◆ **Your task**
When you reach the line with "[morado] <384, 324>" in the listing below, transcribe it and each line after it up to and including the line with "[rosa] <315, 480>", exactly and with nothing else.

◆ **Data supplied**
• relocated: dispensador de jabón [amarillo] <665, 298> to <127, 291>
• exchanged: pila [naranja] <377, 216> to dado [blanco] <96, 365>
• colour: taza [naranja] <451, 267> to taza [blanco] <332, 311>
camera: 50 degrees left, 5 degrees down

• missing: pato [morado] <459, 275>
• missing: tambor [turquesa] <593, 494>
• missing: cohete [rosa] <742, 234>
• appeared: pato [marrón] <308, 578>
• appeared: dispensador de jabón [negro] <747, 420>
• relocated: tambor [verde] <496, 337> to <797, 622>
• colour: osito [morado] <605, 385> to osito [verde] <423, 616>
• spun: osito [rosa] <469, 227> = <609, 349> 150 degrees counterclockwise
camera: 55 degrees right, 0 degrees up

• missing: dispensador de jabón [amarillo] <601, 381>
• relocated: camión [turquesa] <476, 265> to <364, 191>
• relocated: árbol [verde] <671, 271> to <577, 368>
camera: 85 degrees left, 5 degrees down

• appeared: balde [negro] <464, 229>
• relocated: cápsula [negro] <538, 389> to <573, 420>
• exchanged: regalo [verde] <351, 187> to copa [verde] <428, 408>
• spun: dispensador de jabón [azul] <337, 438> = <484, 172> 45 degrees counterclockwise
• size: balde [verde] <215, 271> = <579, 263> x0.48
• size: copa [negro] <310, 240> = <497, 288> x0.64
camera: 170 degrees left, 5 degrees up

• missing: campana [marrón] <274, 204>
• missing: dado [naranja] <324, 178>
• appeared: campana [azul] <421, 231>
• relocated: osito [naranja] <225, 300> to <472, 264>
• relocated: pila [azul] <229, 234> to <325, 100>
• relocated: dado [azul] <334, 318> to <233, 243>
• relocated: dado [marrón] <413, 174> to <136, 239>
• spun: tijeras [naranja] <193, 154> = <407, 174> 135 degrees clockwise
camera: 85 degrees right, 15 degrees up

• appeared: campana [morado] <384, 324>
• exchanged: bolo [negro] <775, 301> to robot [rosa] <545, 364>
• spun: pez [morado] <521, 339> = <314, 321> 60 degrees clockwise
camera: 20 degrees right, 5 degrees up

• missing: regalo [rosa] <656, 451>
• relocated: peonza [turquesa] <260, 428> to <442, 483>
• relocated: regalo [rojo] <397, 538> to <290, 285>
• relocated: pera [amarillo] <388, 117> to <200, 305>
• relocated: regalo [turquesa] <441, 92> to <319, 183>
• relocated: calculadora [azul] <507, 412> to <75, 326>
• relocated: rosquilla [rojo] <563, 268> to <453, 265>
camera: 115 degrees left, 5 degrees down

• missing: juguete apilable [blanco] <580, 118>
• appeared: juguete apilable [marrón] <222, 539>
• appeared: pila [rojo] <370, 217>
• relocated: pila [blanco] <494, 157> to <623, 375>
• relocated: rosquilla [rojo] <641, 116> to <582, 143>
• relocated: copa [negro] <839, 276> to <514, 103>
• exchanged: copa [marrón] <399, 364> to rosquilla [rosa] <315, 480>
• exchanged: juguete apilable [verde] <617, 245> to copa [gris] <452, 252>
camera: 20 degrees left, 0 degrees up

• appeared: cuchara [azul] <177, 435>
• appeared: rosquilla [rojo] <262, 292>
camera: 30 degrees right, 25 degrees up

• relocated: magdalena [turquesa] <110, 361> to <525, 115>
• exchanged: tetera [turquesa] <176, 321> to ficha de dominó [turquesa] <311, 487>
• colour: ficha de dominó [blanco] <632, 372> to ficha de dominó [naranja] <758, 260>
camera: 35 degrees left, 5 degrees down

◆ **Answer section**
• appeared: campana [morado] <384, 324>
• exchanged: bolo [negro] <775, 301> to robot [rosa] <545, 364>
• spun: pez [morado] <521, 339> = <314, 321> 60 degrees clockwise
camera: 20 degrees right, 5 degrees up

• missing: regalo [rosa] <656, 451>
• relocated: peonza [turquesa] <260, 428> to <442, 483>
• relocated: regalo [rojo] <397, 538> to <290, 285>
• relocated: pera [amarillo] <388, 117> to <200, 305>
• relocated: regalo [turquesa] <441, 92> to <319, 183>
• relocated: calculadora [azul] <507, 412> to <75, 326>
• relocated: rosquilla [rojo] <563, 268> to <453, 265>
camera: 115 degrees left, 5 degrees down

• missing: juguete apilable [blanco] <580, 118>
• appeared: juguete apilable [marrón] <222, 539>
• appeared: pila [rojo] <370, 217>
• relocated: pila [blanco] <494, 157> to <623, 375>
• relocated: rosquilla [rojo] <641, 116> to <582, 143>
• relocated: copa [negro] <839, 276> to <514, 103>
• exchanged: copa [marrón] <399, 364> to rosquilla [rosa] <315, 480>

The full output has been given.